WHAT TO PRODUCE » Some entries follow. Reproduce exactly the lines starting at the one with "lime brick A2 level 4 -> none" and stopping after the one with "pink brick D6 level 3 -> none".

RECORDS TO PROCESS »
====================

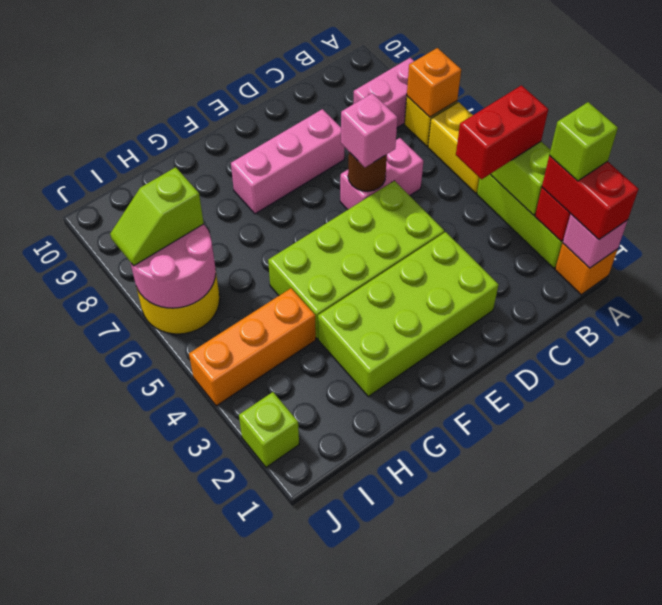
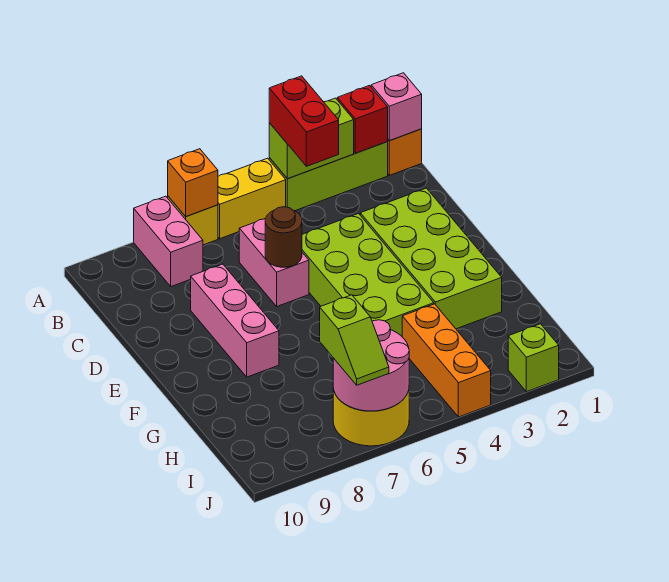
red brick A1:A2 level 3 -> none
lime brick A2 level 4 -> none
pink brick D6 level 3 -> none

====================

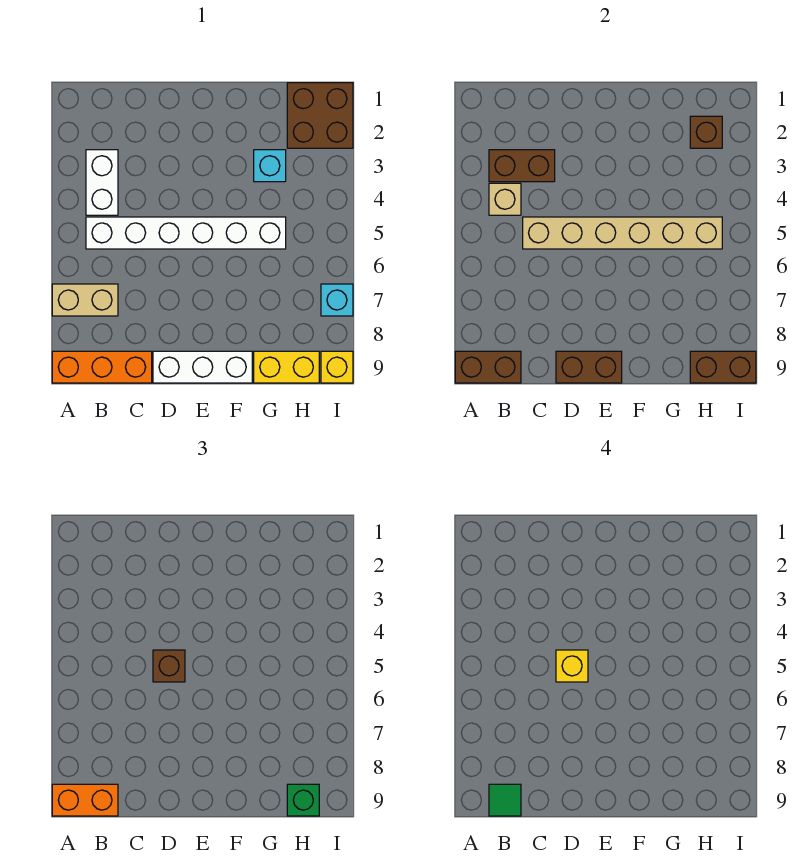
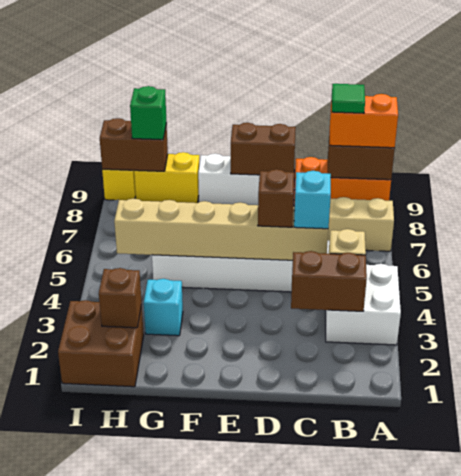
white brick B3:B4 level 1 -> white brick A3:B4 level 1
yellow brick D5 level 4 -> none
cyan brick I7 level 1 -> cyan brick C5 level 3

====================

REPLY »
lime brick A2 level 4 -> none
pink brick D6 level 3 -> none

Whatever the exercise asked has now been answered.